▶ **PROBLEM**:
Your answer should be a single number: the count of lines that include the word "carcinoma".

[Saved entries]
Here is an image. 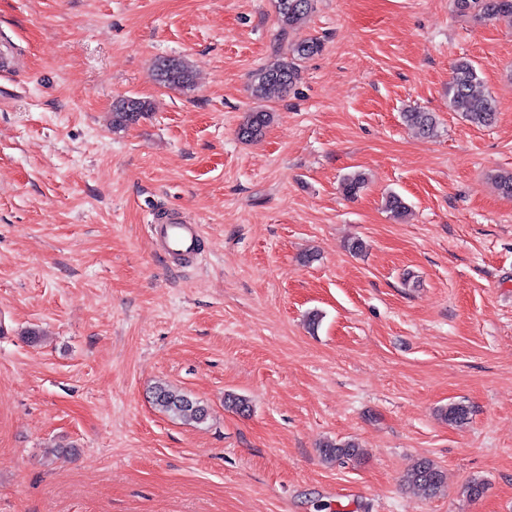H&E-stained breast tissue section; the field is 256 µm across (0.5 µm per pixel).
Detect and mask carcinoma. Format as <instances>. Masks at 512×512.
Wrapping results in <instances>:
<instances>
[{
    "mask_svg": "<svg viewBox=\"0 0 512 512\" xmlns=\"http://www.w3.org/2000/svg\"><path fill=\"white\" fill-rule=\"evenodd\" d=\"M454 4L458 12L471 14L480 20L512 17V0H454ZM275 7L278 24L286 35L288 30L298 27L307 18L312 10V0H275ZM322 50L323 42L317 37L297 41L289 48L288 59L261 67L253 74L254 95L265 99L286 91L298 77V62ZM154 70L157 79L166 87L184 89L190 86L191 72L180 61L170 71H163L157 65ZM480 84L476 66L468 59L459 60L452 67L448 99L452 110L460 113L466 121L485 127L495 121L497 104L492 96L478 90ZM149 112L151 105L146 100L132 96L119 100L112 109V131L125 130ZM404 118L409 126L422 135L431 136L435 132L436 117L431 112L413 110L404 113ZM272 119L273 114L267 111L249 113L238 129L239 138L247 141L262 135ZM366 183V176L355 172L344 179L343 193L352 199ZM384 206L396 219L404 217L408 211V206L396 193L385 197ZM151 394L153 404L173 419L199 425L209 417L208 408L184 392L158 384L153 387ZM468 415V407L461 403H450L441 411L443 419L450 424H462L468 420ZM320 453L325 461L339 463L345 460L359 462L364 455L363 450L353 441L327 442L321 446ZM404 483L417 493L432 497L444 488L445 478L443 471L433 461L423 459L405 475Z\"/></svg>",
    "mask_w": 512,
    "mask_h": 512,
    "instance_id": "1",
    "label": "carcinoma"
}]
</instances>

▶ **RESPONSE TO THE TASK**:
2